Assignment:
Everything from the line containing "LS1: speaker 4R" through the line containing "R15: 2.2k (LED, SIG2) -> 330 (LED, SIG2)" should be repeated exactly, and nothing else from the data.

Source information:
───
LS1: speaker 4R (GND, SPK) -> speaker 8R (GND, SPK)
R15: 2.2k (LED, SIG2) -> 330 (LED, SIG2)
───
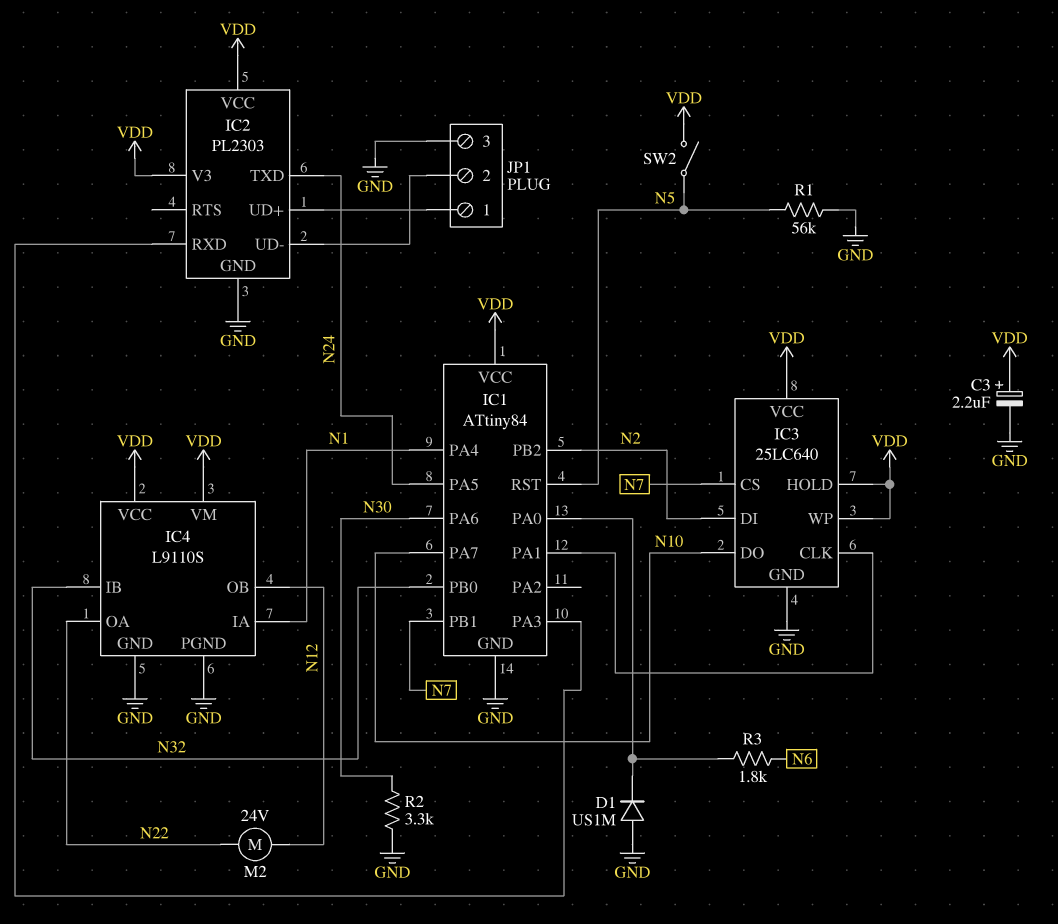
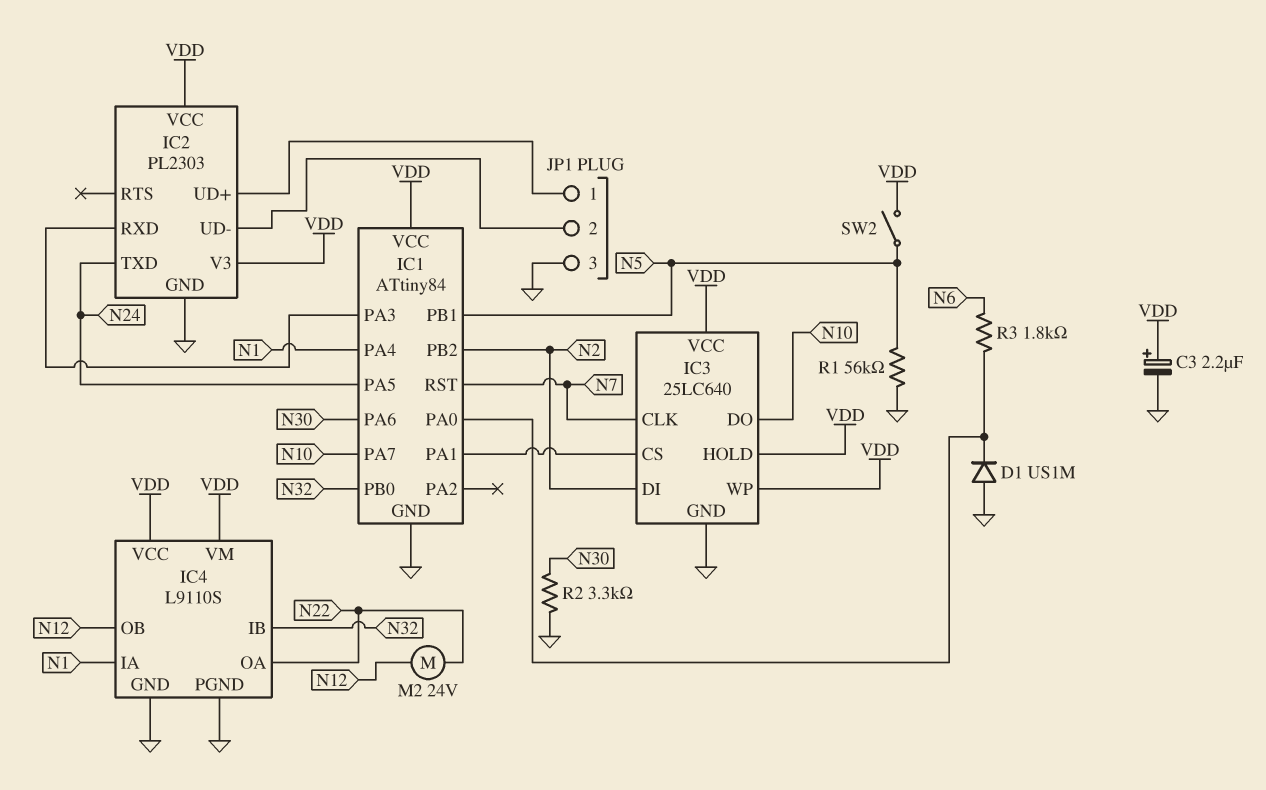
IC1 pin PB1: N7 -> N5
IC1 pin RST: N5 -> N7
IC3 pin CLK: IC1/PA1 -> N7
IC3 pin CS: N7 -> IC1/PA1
───
Answer to the problem:
LS1: speaker 4R (GND, SPK) -> speaker 8R (GND, SPK)
R15: 2.2k (LED, SIG2) -> 330 (LED, SIG2)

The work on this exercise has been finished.